Object matching data

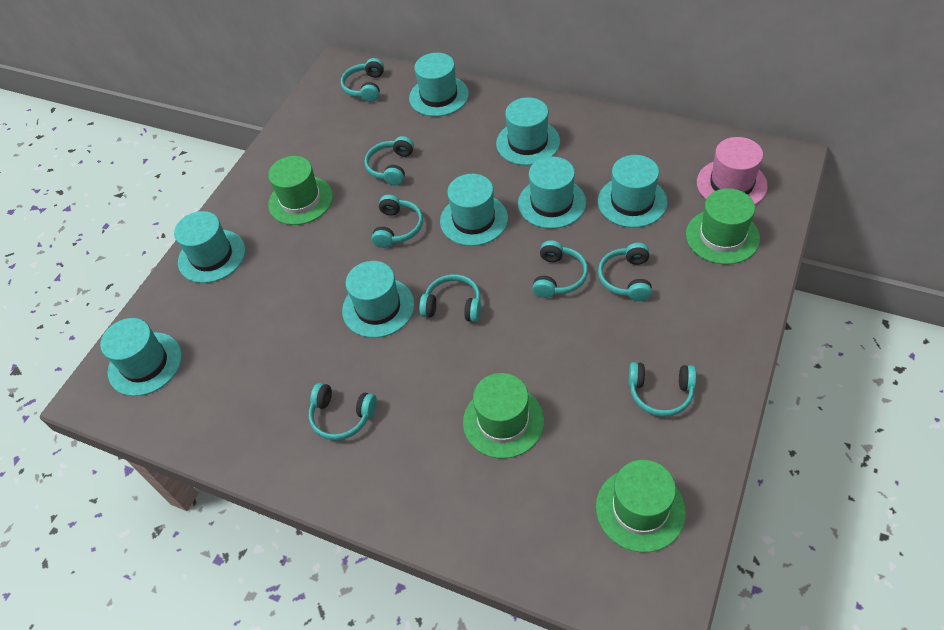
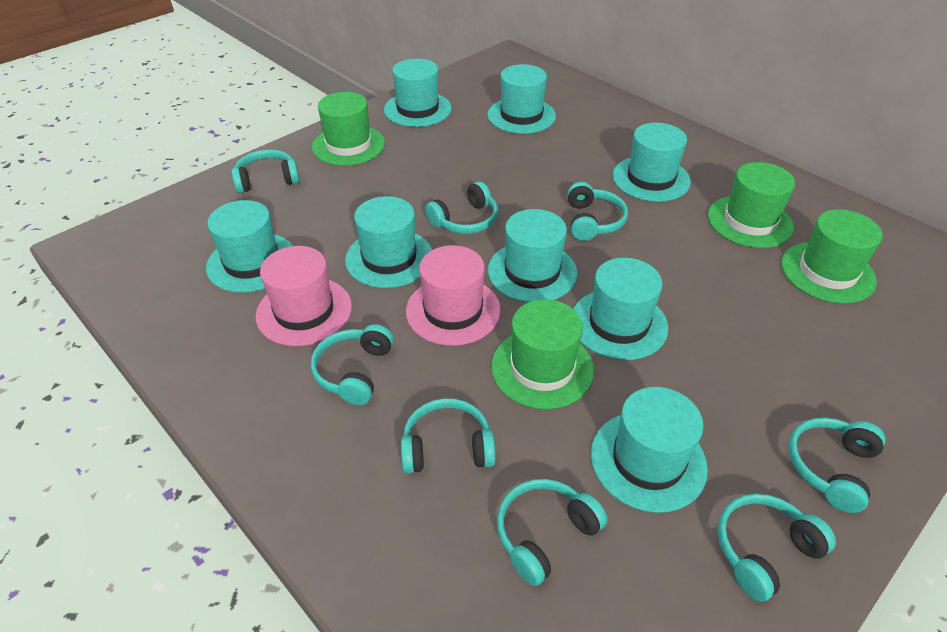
pink hat: 1 -> 2

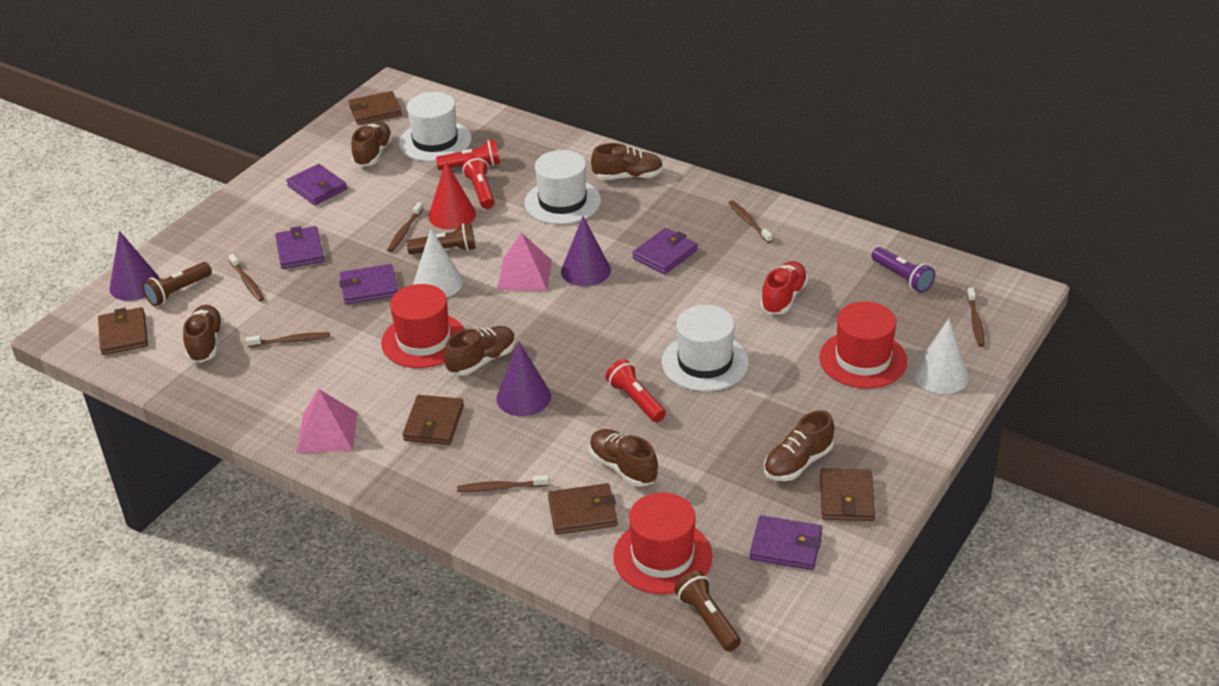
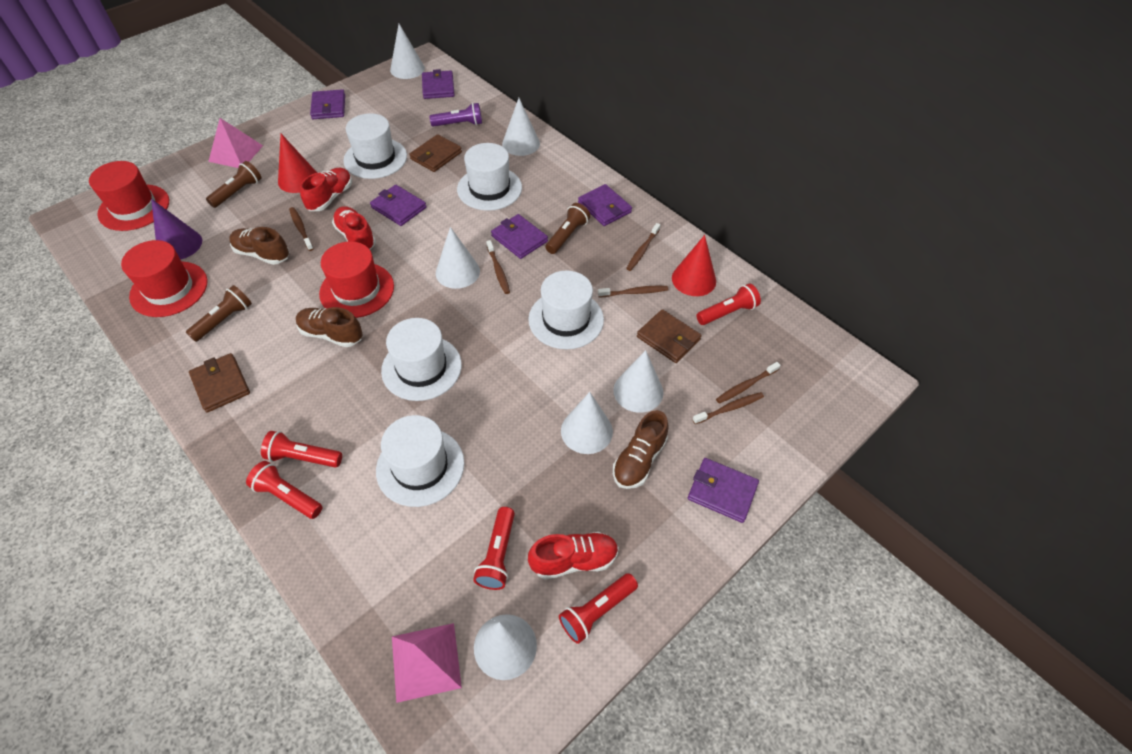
brown shoe: 6 -> 3
brown wallet: 5 -> 3
purple cone: 3 -> 1
purple wallet: 5 -> 6
red cone: 1 -> 2
red flashlight: 3 -> 5
red shoe: 1 -> 3
white cone: 2 -> 6
white hat: 3 -> 5

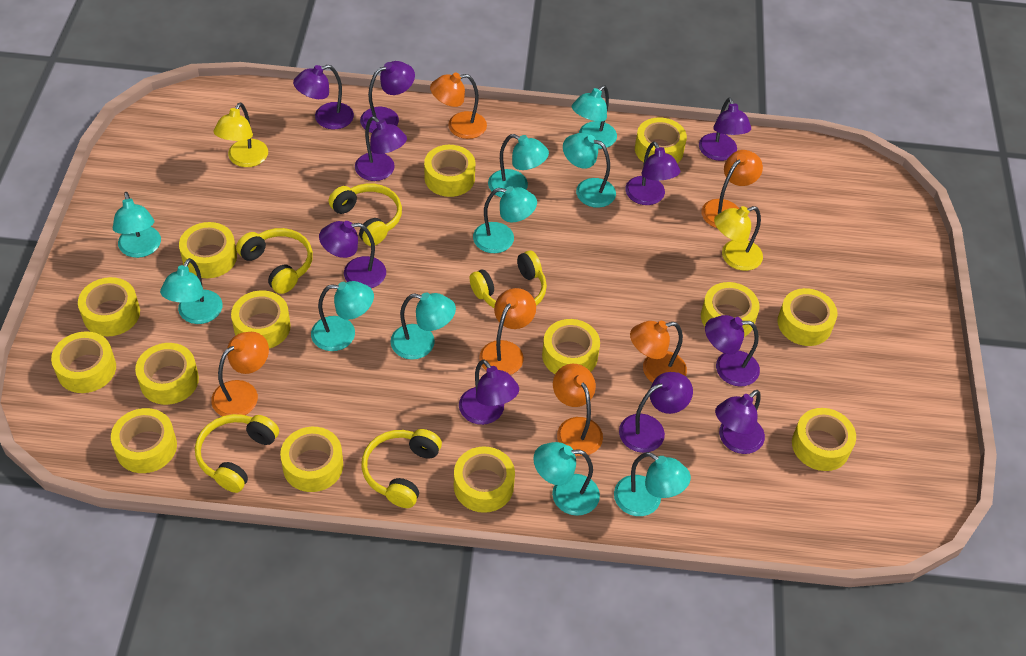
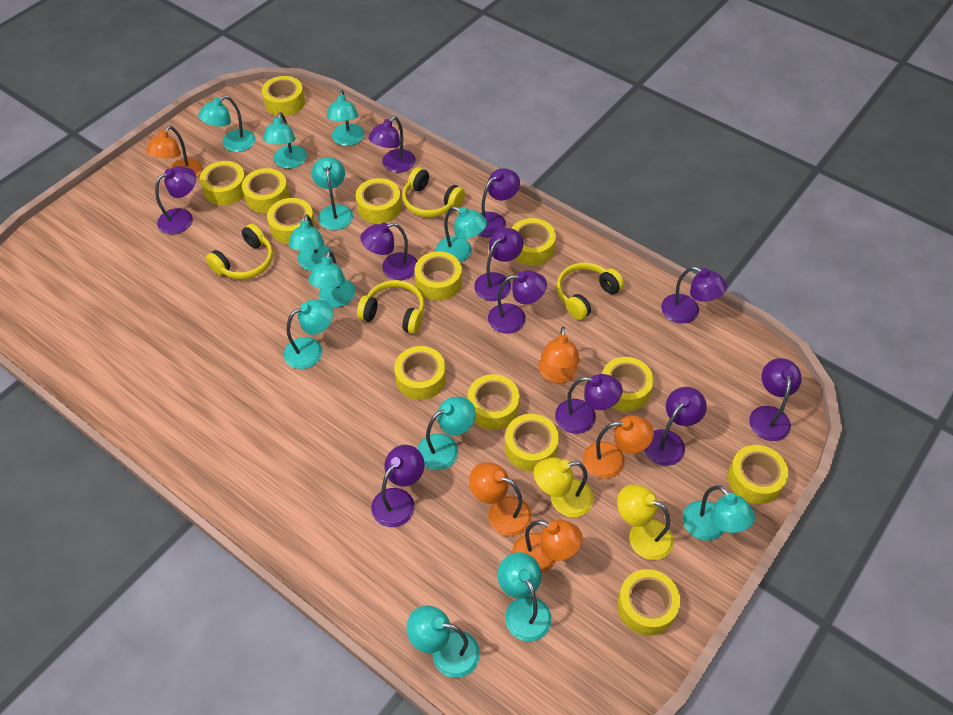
orange lamp: 6 -> 5
purple lamp: 10 -> 11
turquoise lamp: 10 -> 12
yellow headphones: 5 -> 4
yellow tape: 14 -> 13

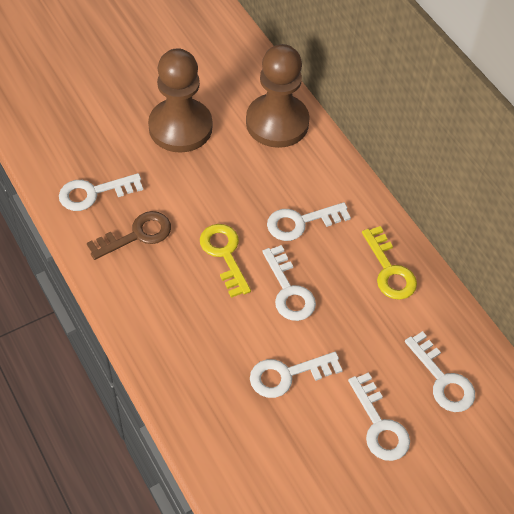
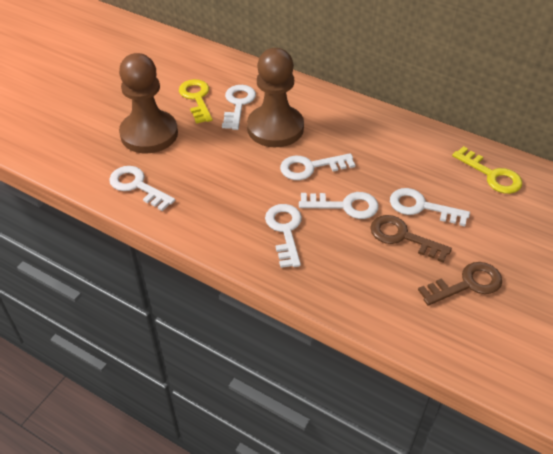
brown key: 1 -> 2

_Exercise objective_
Among the records above, find each line containing the string "purple" and copy it.

_Exercise answer_
purple cone: 3 -> 1
purple wallet: 5 -> 6
purple lamp: 10 -> 11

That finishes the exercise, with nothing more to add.